%%

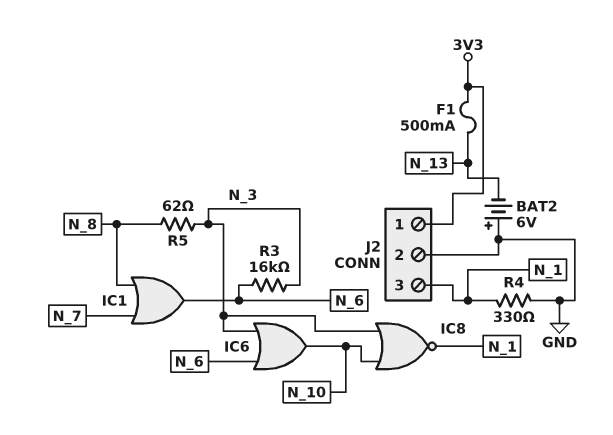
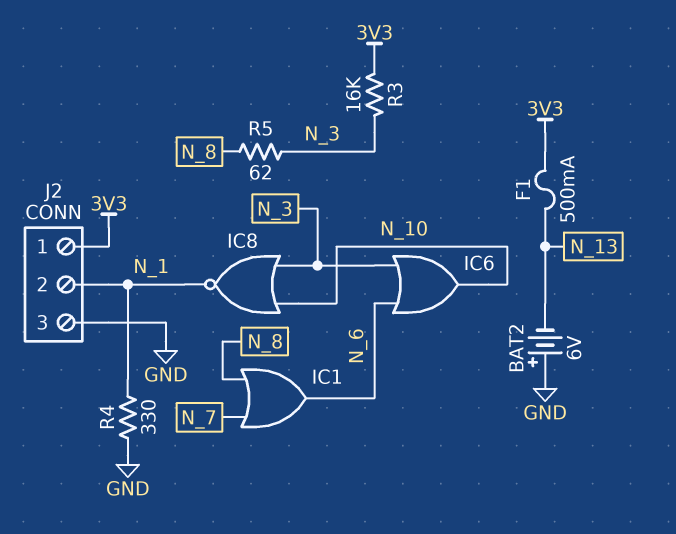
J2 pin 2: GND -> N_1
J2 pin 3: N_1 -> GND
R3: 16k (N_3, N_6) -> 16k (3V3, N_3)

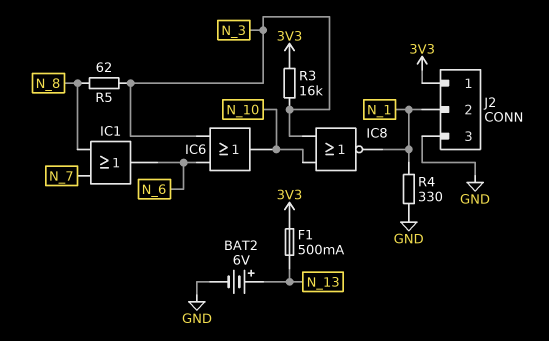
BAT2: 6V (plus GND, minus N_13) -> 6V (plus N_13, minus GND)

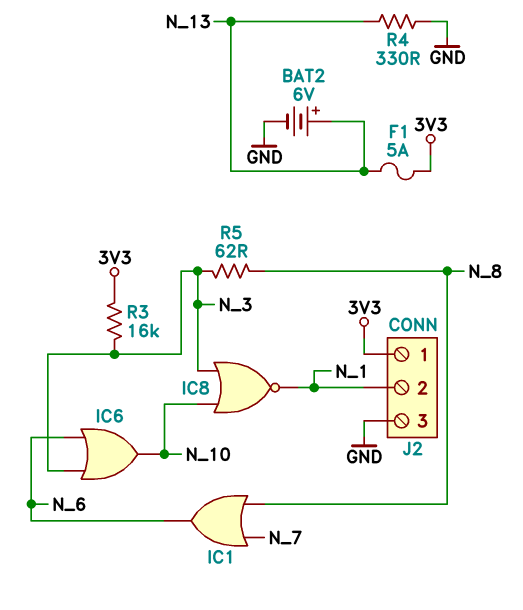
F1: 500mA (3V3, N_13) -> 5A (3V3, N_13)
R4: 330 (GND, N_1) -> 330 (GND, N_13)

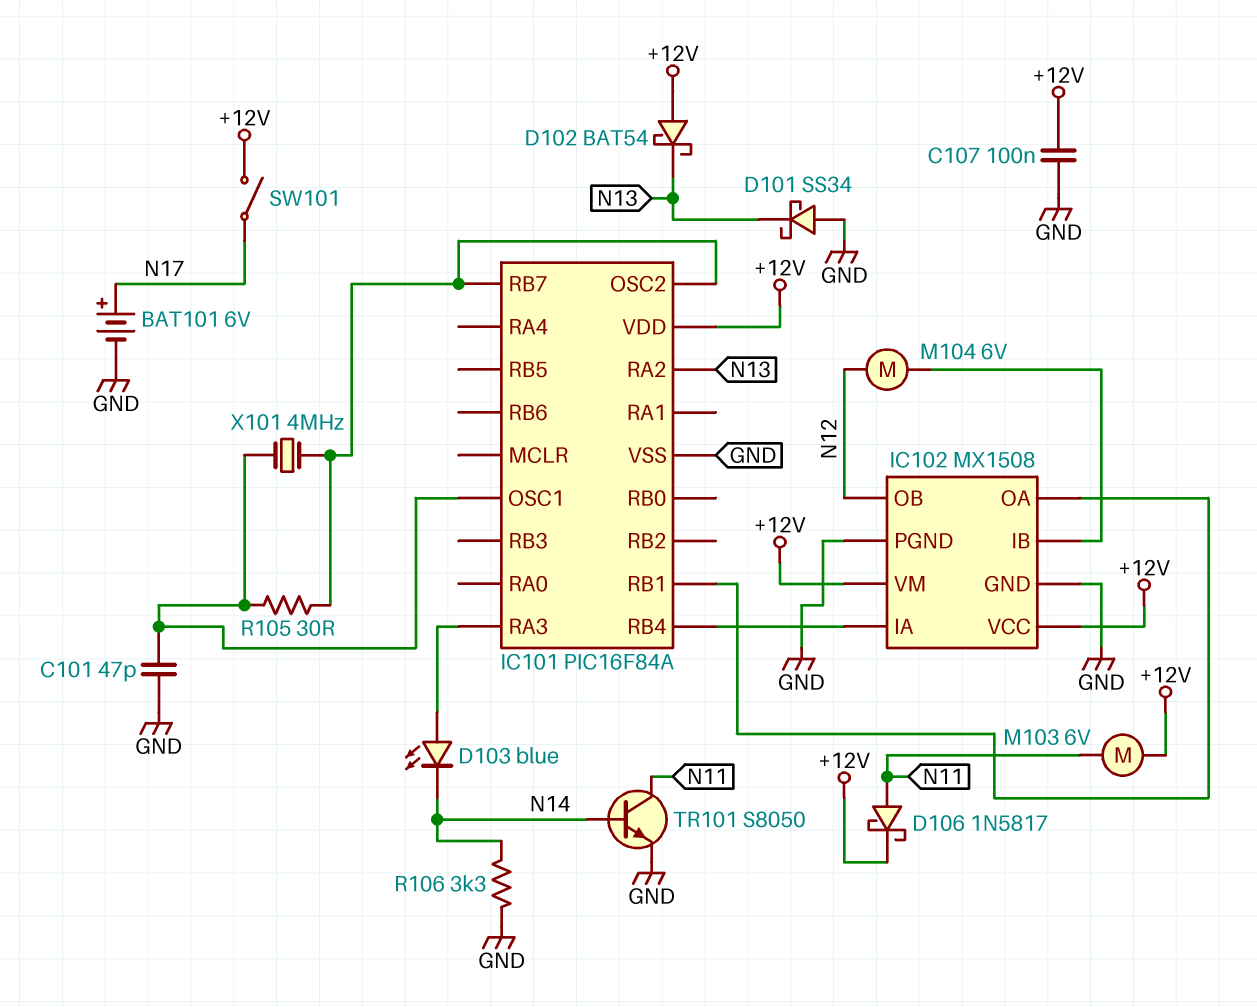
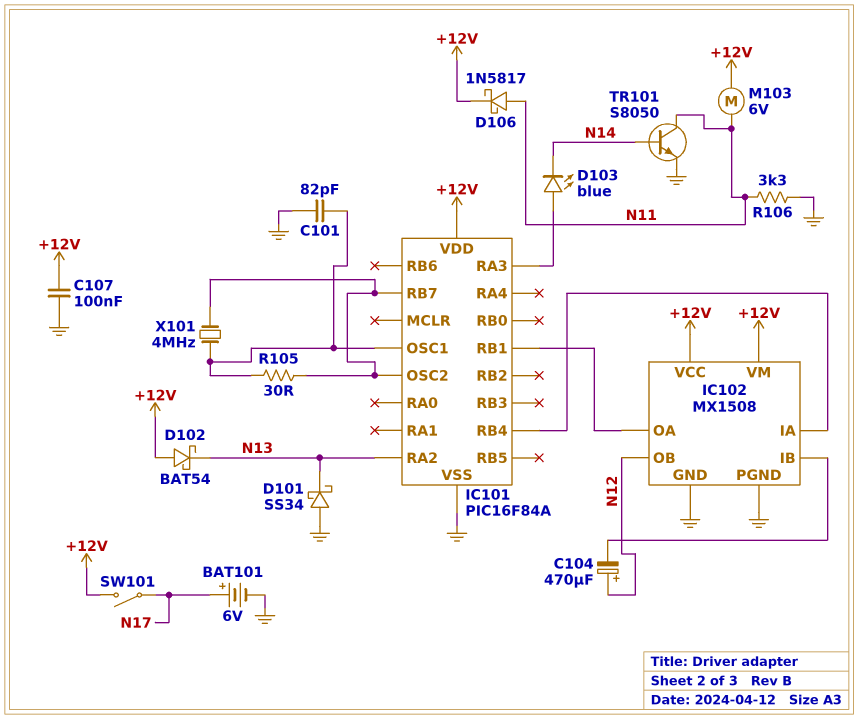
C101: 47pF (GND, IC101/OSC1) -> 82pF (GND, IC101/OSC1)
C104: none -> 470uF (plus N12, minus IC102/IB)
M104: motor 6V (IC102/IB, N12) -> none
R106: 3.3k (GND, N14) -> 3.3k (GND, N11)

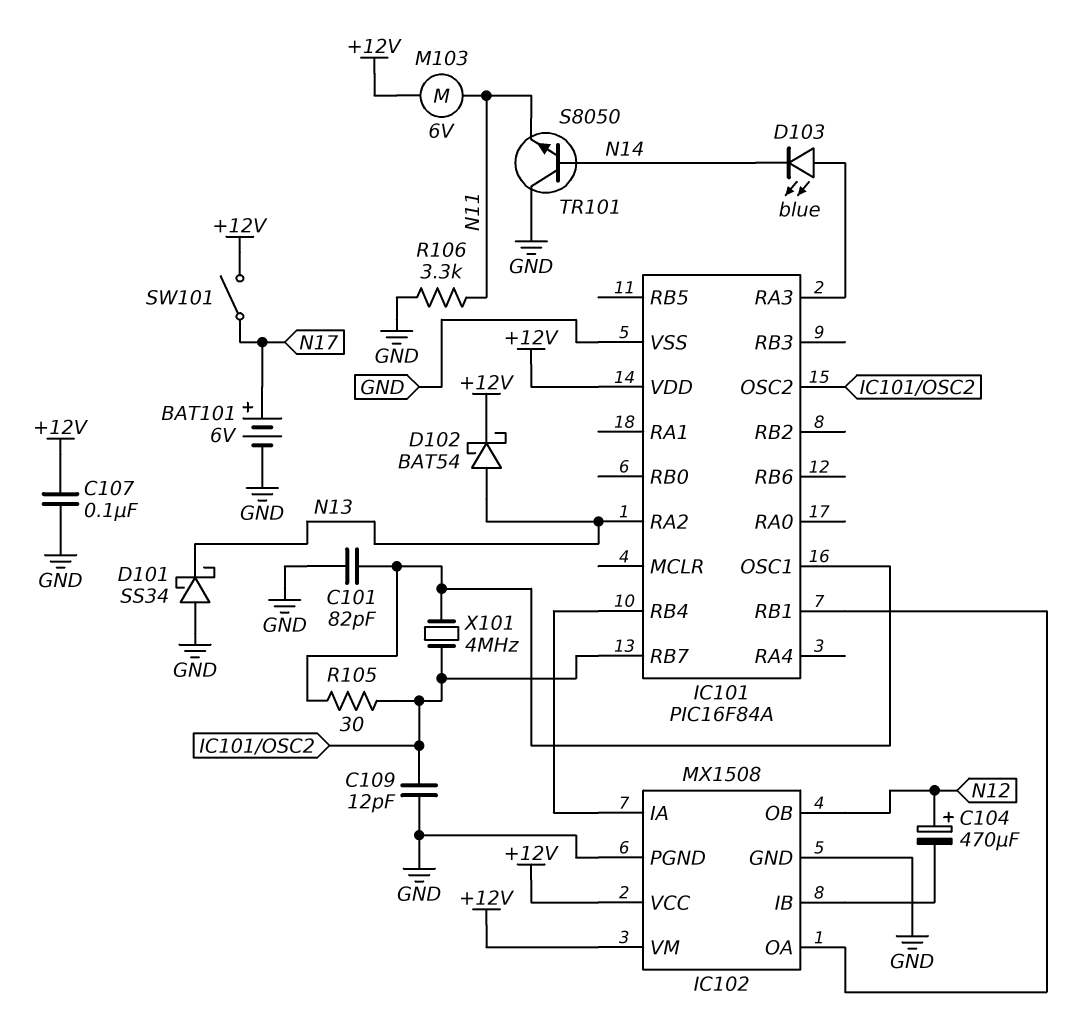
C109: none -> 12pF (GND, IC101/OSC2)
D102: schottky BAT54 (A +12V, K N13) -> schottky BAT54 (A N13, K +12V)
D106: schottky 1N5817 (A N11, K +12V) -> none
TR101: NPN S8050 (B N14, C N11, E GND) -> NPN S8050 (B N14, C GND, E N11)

%%
%%

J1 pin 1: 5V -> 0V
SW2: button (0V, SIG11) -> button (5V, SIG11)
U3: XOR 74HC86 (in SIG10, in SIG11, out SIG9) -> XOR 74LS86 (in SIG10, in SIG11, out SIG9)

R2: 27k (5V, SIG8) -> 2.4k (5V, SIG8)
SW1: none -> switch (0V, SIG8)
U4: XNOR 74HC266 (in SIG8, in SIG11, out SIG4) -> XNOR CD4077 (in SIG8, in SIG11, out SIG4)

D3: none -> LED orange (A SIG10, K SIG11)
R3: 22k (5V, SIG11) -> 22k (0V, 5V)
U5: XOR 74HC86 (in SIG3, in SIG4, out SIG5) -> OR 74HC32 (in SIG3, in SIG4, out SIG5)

%%

▶ **Assignment**: Please make an exact copy of the lines above from the line with "D102: schottky BAT54" through the line with "TR101: NPN S8050", both ends included.

▶ **Exercise output**:
D102: schottky BAT54 (A +12V, K N13) -> schottky BAT54 (A N13, K +12V)
D106: schottky 1N5817 (A N11, K +12V) -> none
TR101: NPN S8050 (B N14, C N11, E GND) -> NPN S8050 (B N14, C GND, E N11)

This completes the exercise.